== Instructions for the task ==
Only one stretch of the data below is wanted: the lines from the one with "RGB2 pin G: D21 -> D25" through the one with "PIR1 pin GND: 5V -> GND", repeated exactly.

== Supplied material ==
━━━━━━━━━━━━━━━━━━━━

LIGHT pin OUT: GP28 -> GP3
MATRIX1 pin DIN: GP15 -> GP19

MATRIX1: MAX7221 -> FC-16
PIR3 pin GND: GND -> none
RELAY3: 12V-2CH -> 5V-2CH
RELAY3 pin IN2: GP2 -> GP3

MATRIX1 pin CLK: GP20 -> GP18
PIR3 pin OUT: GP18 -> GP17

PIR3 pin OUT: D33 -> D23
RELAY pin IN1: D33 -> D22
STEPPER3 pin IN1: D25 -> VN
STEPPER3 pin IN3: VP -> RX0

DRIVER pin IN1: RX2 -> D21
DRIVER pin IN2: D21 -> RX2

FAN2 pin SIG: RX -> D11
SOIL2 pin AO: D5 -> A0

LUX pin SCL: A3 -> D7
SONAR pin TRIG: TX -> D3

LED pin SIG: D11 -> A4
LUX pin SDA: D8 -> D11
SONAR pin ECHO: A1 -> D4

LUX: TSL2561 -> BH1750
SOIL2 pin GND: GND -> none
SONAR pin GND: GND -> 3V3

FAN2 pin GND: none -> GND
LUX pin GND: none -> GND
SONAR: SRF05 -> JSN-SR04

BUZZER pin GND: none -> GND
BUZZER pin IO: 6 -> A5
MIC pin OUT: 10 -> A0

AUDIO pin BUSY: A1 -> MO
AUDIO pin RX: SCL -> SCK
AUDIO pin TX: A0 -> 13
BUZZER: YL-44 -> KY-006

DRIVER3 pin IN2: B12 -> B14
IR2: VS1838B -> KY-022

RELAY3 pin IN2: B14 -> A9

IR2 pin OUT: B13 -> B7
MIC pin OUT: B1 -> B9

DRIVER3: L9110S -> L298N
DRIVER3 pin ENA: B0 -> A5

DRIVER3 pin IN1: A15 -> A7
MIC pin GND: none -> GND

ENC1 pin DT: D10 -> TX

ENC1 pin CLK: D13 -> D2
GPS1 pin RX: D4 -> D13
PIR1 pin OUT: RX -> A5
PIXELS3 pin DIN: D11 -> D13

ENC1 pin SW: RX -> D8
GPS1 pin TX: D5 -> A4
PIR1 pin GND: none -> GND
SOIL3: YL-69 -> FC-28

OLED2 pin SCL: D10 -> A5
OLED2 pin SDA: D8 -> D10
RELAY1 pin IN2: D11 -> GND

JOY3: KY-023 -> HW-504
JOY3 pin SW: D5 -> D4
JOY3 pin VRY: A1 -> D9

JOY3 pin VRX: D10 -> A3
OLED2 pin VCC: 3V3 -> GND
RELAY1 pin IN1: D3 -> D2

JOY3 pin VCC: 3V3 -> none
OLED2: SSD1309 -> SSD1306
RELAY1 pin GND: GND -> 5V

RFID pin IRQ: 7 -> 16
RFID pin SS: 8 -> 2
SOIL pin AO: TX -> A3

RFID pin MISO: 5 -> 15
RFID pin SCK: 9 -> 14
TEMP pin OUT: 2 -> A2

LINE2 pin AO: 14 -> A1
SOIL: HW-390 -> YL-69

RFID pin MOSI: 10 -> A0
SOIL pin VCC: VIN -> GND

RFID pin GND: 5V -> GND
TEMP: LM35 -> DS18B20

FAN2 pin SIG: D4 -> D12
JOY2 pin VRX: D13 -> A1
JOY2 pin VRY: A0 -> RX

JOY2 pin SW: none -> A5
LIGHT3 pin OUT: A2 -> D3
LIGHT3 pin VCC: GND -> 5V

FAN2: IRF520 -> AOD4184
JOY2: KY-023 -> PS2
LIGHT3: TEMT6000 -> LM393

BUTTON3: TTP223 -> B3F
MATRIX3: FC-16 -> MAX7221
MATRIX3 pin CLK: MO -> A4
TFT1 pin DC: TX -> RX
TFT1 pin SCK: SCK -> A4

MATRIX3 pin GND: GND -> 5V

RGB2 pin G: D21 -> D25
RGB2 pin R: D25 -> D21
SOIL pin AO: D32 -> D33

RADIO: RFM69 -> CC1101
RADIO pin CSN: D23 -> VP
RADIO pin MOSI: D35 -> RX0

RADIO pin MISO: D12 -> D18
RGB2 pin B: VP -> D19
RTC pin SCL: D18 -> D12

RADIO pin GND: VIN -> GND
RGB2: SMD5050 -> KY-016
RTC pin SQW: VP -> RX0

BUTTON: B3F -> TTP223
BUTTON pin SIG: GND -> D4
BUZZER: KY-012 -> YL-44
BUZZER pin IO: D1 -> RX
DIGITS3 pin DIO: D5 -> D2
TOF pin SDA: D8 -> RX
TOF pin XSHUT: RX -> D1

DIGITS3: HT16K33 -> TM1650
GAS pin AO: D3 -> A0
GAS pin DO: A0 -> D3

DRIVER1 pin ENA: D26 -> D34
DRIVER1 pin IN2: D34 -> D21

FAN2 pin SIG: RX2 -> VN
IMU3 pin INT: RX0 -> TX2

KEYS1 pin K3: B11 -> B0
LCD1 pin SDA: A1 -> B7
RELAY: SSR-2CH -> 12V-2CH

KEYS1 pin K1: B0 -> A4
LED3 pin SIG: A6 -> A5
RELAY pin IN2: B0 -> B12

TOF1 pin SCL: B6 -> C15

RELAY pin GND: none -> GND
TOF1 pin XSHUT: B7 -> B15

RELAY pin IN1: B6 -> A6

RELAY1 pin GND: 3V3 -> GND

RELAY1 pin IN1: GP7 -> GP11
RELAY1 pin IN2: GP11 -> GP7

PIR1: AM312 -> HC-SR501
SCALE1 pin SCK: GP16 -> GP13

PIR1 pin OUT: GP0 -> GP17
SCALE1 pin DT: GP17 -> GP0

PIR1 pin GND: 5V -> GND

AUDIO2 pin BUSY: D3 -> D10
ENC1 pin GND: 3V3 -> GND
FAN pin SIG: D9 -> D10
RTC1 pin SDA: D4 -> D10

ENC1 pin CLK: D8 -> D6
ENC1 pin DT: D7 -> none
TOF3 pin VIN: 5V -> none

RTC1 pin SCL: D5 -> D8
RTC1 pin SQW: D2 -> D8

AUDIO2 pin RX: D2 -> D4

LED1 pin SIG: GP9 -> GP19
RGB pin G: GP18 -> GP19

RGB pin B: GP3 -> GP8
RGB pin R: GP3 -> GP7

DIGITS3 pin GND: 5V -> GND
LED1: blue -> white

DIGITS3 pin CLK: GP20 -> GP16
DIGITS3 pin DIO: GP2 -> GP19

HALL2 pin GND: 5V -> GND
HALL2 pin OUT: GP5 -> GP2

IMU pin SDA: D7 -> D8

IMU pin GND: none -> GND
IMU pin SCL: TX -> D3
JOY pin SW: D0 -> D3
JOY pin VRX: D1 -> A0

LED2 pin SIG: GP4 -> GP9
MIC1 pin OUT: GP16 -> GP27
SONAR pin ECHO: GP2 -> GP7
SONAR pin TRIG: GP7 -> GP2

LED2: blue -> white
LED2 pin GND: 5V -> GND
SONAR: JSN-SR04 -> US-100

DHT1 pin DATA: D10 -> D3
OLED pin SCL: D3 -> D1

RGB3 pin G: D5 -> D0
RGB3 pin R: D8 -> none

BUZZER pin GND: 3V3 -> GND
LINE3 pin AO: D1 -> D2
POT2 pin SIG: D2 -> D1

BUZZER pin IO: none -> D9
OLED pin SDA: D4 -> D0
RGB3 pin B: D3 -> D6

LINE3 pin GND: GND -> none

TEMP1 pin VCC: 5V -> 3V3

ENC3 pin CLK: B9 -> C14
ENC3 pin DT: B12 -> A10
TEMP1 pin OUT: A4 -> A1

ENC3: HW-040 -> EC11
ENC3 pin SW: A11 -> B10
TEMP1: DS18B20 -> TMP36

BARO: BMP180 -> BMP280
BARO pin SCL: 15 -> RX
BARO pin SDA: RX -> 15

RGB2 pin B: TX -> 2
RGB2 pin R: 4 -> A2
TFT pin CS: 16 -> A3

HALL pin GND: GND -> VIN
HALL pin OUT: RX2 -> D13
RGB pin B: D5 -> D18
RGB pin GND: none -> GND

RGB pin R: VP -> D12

━━━━━━━━━━━━━━━━━━━━

== Answer to this exercise ==
RGB2 pin G: D21 -> D25
RGB2 pin R: D25 -> D21
SOIL pin AO: D32 -> D33

RADIO: RFM69 -> CC1101
RADIO pin CSN: D23 -> VP
RADIO pin MOSI: D35 -> RX0

RADIO pin MISO: D12 -> D18
RGB2 pin B: VP -> D19
RTC pin SCL: D18 -> D12

RADIO pin GND: VIN -> GND
RGB2: SMD5050 -> KY-016
RTC pin SQW: VP -> RX0

BUTTON: B3F -> TTP223
BUTTON pin SIG: GND -> D4
BUZZER: KY-012 -> YL-44
BUZZER pin IO: D1 -> RX
DIGITS3 pin DIO: D5 -> D2
TOF pin SDA: D8 -> RX
TOF pin XSHUT: RX -> D1

DIGITS3: HT16K33 -> TM1650
GAS pin AO: D3 -> A0
GAS pin DO: A0 -> D3

DRIVER1 pin ENA: D26 -> D34
DRIVER1 pin IN2: D34 -> D21

FAN2 pin SIG: RX2 -> VN
IMU3 pin INT: RX0 -> TX2

KEYS1 pin K3: B11 -> B0
LCD1 pin SDA: A1 -> B7
RELAY: SSR-2CH -> 12V-2CH

KEYS1 pin K1: B0 -> A4
LED3 pin SIG: A6 -> A5
RELAY pin IN2: B0 -> B12

TOF1 pin SCL: B6 -> C15

RELAY pin GND: none -> GND
TOF1 pin XSHUT: B7 -> B15

RELAY pin IN1: B6 -> A6

RELAY1 pin GND: 3V3 -> GND

RELAY1 pin IN1: GP7 -> GP11
RELAY1 pin IN2: GP11 -> GP7

PIR1: AM312 -> HC-SR501
SCALE1 pin SCK: GP16 -> GP13

PIR1 pin OUT: GP0 -> GP17
SCALE1 pin DT: GP17 -> GP0

PIR1 pin GND: 5V -> GND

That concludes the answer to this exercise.